● Exercise brief
Copy every line of the data in which the word "plus" occurs.

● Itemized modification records
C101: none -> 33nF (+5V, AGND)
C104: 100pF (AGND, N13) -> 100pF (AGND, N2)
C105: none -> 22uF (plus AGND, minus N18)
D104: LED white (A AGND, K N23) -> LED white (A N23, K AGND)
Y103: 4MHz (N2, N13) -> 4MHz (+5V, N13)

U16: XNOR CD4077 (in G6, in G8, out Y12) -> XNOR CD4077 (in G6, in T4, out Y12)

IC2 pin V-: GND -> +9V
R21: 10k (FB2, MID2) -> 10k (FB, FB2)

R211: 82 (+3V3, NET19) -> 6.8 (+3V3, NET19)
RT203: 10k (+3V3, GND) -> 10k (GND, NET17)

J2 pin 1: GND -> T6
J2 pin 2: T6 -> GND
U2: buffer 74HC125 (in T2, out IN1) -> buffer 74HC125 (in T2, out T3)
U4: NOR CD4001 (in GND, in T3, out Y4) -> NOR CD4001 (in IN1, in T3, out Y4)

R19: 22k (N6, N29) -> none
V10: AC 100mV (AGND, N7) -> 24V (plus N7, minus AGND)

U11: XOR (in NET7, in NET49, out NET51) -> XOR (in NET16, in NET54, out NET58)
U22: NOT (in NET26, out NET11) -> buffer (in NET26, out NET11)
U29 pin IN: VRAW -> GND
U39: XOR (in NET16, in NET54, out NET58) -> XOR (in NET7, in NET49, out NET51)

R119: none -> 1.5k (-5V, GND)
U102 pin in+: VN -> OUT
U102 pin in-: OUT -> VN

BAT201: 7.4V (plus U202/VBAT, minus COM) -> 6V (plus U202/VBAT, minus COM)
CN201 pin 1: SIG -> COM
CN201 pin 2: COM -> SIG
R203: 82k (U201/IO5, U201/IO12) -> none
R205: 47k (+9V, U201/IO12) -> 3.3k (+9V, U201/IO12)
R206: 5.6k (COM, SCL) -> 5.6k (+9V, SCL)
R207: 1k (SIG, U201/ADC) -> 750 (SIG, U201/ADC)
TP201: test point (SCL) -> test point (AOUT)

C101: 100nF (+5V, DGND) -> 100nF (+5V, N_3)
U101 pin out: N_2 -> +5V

● Task result
C105: none -> 22uF (plus AGND, minus N18)
V10: AC 100mV (AGND, N7) -> 24V (plus N7, minus AGND)
BAT201: 7.4V (plus U202/VBAT, minus COM) -> 6V (plus U202/VBAT, minus COM)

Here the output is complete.